(Shape state change listings)
###

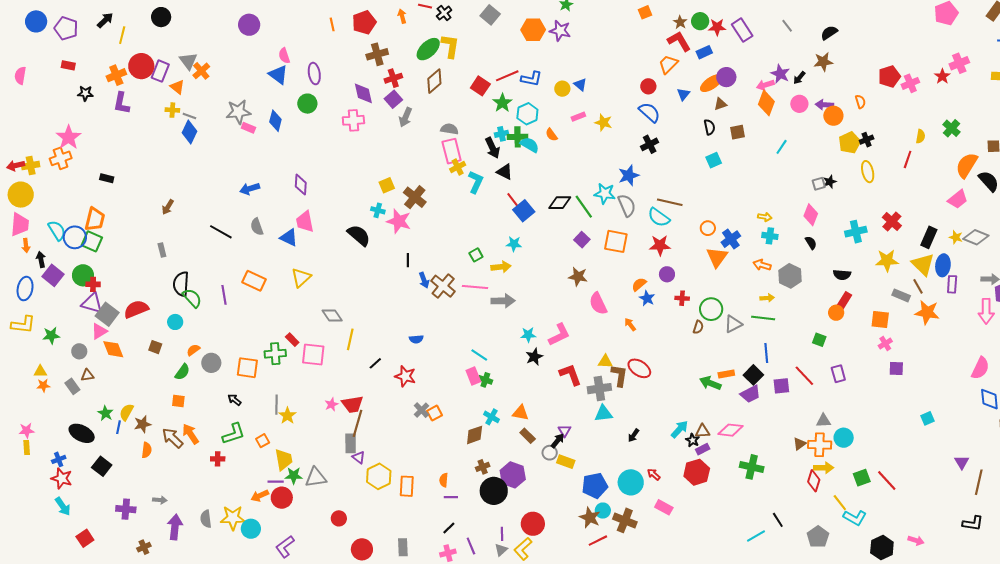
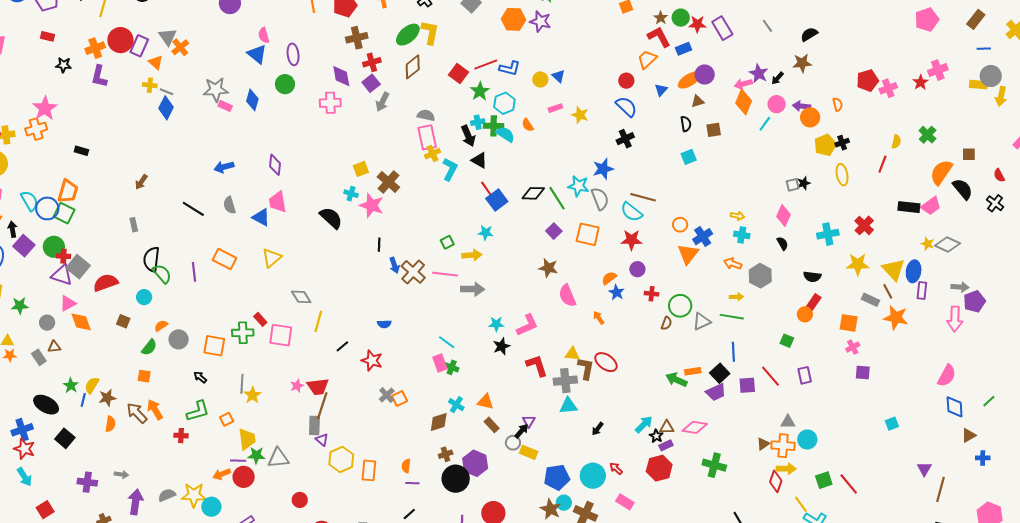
cyan line: (782, 147) -> (765, 124), moved
black rectangle: (929, 237) -> (909, 207), moved, turned 70
gray square: (107, 314) -> (78, 267), moved
blue cross: (59, 459) -> (22, 430), size x1.5
gray semicircle: (206, 519) -> (167, 495), turned 72

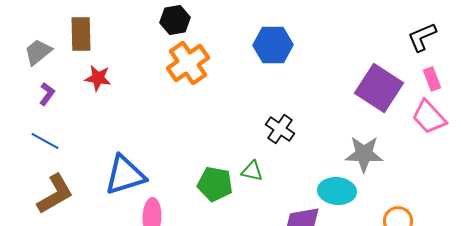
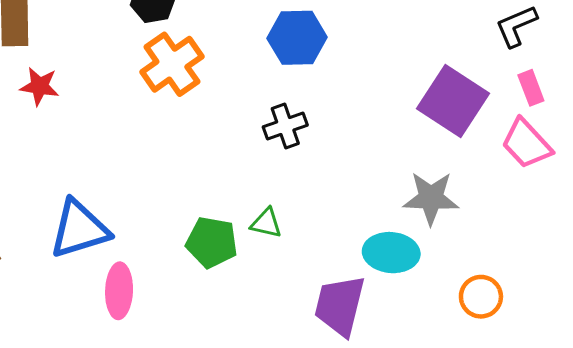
black cross: (280, 129) -> (285, 126), moved, turned 36

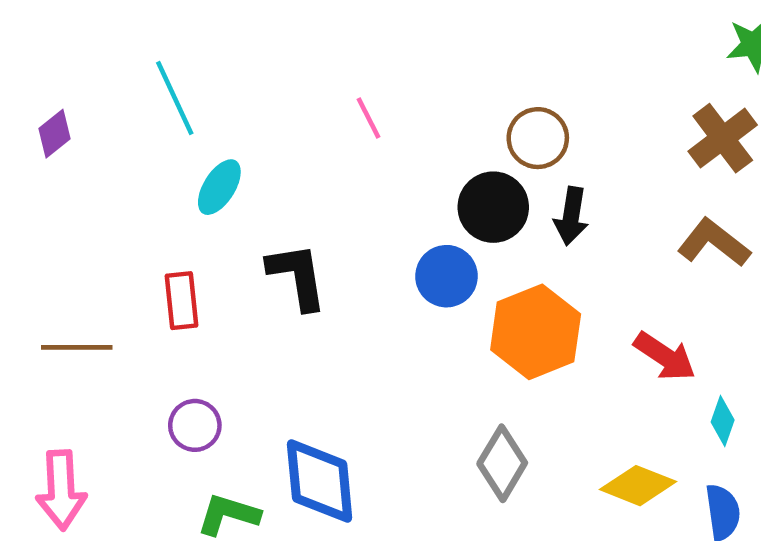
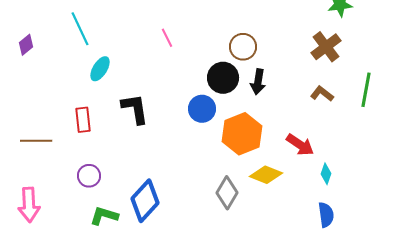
brown L-shape: (714, 243) -> (322, 94), size x0.7
blue diamond: (320, 481) -> (145, 201), turned 48
yellow diamond: (638, 486) -> (266, 175), moved

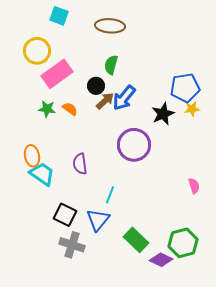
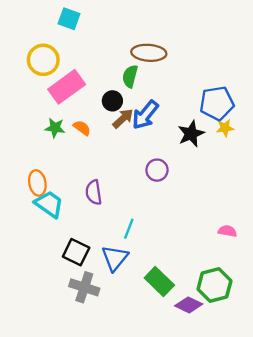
brown ellipse: (110, 26) -> (149, 53), moved
purple circle: (134, 145) -> (157, 170), size x0.6
pink semicircle: (194, 186) -> (227, 231), moved, turned -63

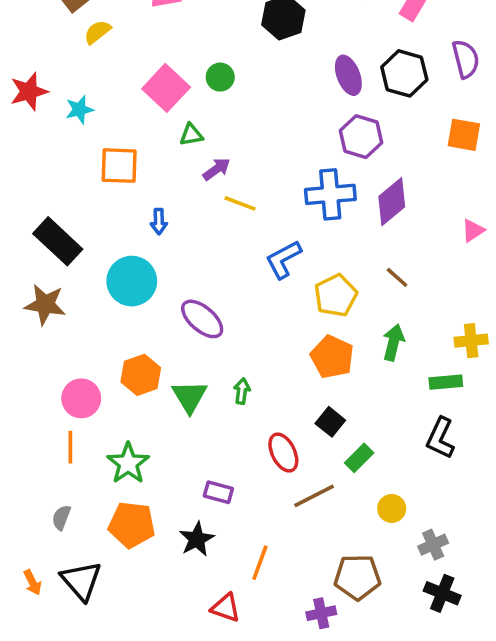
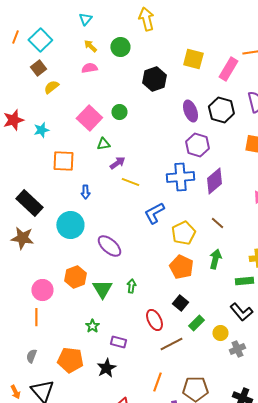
black L-shape: (440, 438) -> (241, 312), turned -65
green star: (128, 463) -> (92, 326), moved, size x0.6
yellow circle: (392, 508) -> (220, 333), moved
gray cross: (433, 545) -> (237, 349), moved
orange line: (260, 563) -> (157, 382), moved

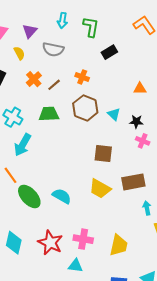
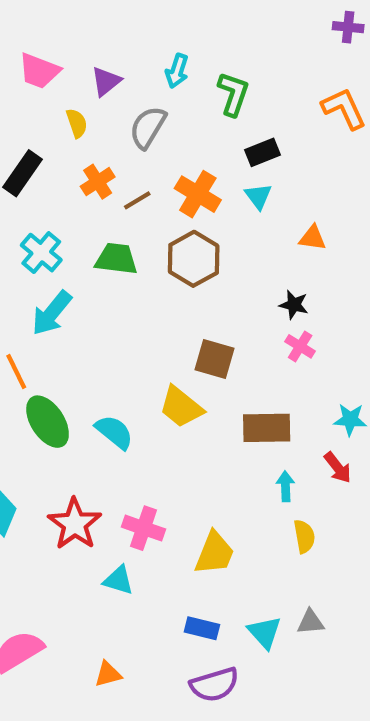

###

Your answer must be the exact lines from the records above, from the one containing "gray semicircle: (206, 519)" through the one containing "pink semicircle: (194, 186)", both included, with every picture left out.

gray semicircle: (206, 519) -> (167, 495), turned 72

black cross: (280, 129) -> (285, 126), moved, turned 36

brown L-shape: (714, 243) -> (322, 94), size x0.7
blue diamond: (320, 481) -> (145, 201), turned 48
yellow diamond: (638, 486) -> (266, 175), moved

brown ellipse: (110, 26) -> (149, 53), moved
purple circle: (134, 145) -> (157, 170), size x0.6
pink semicircle: (194, 186) -> (227, 231), moved, turned -63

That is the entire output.